START Supplied material

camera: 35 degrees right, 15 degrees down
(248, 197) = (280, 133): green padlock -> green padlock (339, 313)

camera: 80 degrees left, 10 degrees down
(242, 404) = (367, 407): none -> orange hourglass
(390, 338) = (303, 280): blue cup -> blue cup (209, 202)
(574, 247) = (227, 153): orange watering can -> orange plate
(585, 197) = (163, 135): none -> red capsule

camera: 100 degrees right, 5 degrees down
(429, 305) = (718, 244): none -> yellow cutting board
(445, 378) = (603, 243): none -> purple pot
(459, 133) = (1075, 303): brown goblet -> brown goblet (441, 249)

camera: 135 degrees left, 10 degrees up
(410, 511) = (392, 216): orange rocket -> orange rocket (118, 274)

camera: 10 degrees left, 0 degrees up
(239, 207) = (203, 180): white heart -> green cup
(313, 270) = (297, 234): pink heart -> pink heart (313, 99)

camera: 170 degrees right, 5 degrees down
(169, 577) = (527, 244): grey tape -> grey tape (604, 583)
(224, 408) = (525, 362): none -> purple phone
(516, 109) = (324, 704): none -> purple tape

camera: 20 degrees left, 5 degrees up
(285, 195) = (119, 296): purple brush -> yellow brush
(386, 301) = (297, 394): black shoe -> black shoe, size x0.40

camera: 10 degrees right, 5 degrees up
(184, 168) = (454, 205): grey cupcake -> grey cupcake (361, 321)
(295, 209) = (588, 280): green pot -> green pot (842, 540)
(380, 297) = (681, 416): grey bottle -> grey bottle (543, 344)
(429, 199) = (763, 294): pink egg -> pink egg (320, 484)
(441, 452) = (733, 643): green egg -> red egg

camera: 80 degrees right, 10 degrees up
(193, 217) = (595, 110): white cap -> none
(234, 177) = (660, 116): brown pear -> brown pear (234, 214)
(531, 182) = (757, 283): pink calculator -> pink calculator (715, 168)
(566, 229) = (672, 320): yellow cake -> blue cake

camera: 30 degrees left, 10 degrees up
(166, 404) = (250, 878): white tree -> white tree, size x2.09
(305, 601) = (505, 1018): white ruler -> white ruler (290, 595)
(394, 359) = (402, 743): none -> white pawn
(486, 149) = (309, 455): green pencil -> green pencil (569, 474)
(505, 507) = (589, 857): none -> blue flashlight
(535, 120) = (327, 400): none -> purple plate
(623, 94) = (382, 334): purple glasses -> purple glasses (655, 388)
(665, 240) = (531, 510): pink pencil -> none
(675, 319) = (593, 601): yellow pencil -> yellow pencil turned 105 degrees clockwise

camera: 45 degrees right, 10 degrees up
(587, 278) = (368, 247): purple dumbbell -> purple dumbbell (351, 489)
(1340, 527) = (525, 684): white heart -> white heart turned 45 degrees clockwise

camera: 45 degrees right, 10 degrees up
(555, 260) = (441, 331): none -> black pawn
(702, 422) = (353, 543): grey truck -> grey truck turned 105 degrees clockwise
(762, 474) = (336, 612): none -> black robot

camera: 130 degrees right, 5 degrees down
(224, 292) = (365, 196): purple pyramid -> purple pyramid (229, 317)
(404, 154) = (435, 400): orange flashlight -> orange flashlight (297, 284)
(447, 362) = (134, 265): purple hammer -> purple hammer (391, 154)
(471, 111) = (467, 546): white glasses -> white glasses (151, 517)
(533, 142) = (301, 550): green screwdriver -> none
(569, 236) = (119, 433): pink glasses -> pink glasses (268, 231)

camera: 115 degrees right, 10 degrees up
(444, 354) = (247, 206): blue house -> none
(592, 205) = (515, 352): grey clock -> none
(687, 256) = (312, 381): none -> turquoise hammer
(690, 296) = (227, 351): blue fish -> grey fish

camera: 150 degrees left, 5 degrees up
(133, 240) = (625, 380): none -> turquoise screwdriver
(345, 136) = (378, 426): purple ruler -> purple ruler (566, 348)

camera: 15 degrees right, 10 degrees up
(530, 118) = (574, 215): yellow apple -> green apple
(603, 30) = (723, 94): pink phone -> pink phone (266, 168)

END Supplied material

▶ Task instructions
Of the lines above, retype only those from the line containing "(555, 260) = (441, 331): none -> black pawn" through the line containing "(404, 154) = (435, 400): orange", including both, exactly.

▶ Result for this exercise
(555, 260) = (441, 331): none -> black pawn
(702, 422) = (353, 543): grey truck -> grey truck turned 105 degrees clockwise
(762, 474) = (336, 612): none -> black robot

camera: 130 degrees right, 5 degrees down
(224, 292) = (365, 196): purple pyramid -> purple pyramid (229, 317)
(404, 154) = (435, 400): orange flashlight -> orange flashlight (297, 284)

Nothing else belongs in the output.